START GIVEN INFORMATION

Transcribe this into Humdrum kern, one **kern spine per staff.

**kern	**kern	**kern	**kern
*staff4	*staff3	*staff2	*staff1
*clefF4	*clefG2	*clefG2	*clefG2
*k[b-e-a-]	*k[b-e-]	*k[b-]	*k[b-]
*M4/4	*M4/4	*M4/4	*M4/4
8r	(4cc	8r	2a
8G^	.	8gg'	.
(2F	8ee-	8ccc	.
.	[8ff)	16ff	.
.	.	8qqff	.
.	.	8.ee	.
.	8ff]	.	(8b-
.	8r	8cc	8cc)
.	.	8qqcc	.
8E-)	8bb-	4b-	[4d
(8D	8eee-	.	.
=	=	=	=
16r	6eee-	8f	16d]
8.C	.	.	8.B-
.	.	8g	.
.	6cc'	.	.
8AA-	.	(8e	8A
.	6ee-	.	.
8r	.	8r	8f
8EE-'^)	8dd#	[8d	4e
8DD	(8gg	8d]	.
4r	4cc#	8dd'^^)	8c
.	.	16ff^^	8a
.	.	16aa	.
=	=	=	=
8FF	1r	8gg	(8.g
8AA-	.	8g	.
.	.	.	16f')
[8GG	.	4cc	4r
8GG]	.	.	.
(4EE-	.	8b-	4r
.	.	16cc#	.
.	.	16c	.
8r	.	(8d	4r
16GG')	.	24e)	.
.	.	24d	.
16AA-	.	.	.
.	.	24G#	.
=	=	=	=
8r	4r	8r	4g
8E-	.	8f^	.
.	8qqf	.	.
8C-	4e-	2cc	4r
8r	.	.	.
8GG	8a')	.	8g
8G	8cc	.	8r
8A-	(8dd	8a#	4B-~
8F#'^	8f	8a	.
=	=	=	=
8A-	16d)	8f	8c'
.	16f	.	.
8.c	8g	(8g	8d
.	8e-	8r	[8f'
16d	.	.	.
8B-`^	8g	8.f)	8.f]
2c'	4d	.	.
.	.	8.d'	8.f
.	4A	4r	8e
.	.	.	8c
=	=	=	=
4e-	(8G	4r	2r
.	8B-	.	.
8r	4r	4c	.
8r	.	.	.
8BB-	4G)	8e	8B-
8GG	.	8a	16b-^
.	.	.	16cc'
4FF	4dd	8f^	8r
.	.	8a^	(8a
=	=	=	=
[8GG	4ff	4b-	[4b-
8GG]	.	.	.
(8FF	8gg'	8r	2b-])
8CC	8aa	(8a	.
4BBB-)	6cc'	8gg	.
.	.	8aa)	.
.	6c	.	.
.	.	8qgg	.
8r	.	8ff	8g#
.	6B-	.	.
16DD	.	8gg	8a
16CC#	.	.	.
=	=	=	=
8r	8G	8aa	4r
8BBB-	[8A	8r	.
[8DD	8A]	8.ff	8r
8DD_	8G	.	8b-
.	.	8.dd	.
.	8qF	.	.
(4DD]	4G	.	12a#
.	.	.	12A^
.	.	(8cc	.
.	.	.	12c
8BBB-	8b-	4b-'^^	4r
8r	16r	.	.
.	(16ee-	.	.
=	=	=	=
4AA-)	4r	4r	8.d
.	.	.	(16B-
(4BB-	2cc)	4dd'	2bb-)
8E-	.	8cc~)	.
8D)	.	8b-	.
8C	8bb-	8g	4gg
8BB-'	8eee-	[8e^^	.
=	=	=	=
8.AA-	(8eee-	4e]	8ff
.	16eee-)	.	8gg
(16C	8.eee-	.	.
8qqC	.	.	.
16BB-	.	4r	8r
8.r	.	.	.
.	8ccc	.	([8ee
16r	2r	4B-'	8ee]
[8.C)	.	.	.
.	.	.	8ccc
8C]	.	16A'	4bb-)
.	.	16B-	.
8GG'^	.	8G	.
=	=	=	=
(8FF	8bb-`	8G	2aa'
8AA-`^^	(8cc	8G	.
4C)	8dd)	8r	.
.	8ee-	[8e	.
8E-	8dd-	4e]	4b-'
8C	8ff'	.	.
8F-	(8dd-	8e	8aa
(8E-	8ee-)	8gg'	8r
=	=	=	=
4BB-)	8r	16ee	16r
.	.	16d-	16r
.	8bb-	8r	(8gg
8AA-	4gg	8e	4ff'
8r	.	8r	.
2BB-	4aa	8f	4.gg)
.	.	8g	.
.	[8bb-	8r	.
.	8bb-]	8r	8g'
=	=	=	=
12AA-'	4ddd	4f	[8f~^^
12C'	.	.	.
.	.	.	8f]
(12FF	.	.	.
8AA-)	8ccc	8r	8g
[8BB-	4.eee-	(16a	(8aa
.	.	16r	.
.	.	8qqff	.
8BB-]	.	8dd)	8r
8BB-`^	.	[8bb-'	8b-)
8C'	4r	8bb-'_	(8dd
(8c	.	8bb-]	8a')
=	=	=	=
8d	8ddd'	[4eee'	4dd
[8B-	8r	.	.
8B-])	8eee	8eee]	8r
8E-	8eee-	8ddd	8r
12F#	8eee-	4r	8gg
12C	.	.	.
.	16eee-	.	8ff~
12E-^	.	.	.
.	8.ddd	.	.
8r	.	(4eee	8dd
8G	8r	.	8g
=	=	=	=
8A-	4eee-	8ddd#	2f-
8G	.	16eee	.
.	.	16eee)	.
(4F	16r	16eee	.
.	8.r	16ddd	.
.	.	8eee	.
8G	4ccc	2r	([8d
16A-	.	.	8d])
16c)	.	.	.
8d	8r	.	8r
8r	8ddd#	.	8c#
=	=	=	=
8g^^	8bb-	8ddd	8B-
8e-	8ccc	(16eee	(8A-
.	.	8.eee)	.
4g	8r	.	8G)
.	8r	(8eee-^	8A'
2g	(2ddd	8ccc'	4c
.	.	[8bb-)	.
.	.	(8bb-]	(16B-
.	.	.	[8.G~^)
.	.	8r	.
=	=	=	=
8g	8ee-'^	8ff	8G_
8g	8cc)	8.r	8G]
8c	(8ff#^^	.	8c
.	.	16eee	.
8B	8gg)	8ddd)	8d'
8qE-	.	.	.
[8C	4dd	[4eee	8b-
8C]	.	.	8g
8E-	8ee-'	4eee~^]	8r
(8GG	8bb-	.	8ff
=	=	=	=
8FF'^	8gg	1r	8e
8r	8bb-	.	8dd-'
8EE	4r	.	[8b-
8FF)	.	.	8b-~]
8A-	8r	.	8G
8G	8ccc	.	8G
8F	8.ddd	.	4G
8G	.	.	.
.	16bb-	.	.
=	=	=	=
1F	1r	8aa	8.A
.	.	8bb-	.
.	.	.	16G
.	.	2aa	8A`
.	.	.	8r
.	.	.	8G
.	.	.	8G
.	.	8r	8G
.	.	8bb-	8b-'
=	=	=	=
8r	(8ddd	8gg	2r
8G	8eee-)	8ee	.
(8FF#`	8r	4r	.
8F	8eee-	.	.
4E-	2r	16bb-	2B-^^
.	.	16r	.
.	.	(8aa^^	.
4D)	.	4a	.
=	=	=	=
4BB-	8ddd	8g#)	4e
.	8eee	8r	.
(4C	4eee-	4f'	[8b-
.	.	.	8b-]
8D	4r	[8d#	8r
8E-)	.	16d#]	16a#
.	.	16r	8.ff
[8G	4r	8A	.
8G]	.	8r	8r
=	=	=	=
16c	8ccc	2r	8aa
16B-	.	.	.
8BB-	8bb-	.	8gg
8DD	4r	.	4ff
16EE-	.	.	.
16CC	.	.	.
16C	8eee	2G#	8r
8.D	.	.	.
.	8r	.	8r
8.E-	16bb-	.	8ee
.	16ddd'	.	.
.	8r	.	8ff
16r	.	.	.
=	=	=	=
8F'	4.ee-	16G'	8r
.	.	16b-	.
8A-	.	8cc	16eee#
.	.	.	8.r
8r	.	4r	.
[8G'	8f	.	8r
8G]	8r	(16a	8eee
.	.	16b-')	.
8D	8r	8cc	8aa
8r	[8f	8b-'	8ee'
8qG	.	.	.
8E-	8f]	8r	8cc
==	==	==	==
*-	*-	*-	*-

END GIVEN INFORMATION

TASK DIRECTIONS:
State how many lines in the entries above contain the string "kern", treating uppercase and lowercase letters as distinct. Reply with the number alone.

SOLUTION TO THIS PROBLEM:
2